[WHAT NEEDS TO BE DONE] Give again, exactly as they appear, only the lines from the one containing "SD2 pin CS: D4 -> D26" through the last line of the material below.

-.-.-

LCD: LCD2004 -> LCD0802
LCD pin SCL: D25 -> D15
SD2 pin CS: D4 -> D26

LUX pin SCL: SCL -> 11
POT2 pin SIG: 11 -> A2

-.-.-

[EXERCISE OUTPUT]
SD2 pin CS: D4 -> D26

LUX pin SCL: SCL -> 11
POT2 pin SIG: 11 -> A2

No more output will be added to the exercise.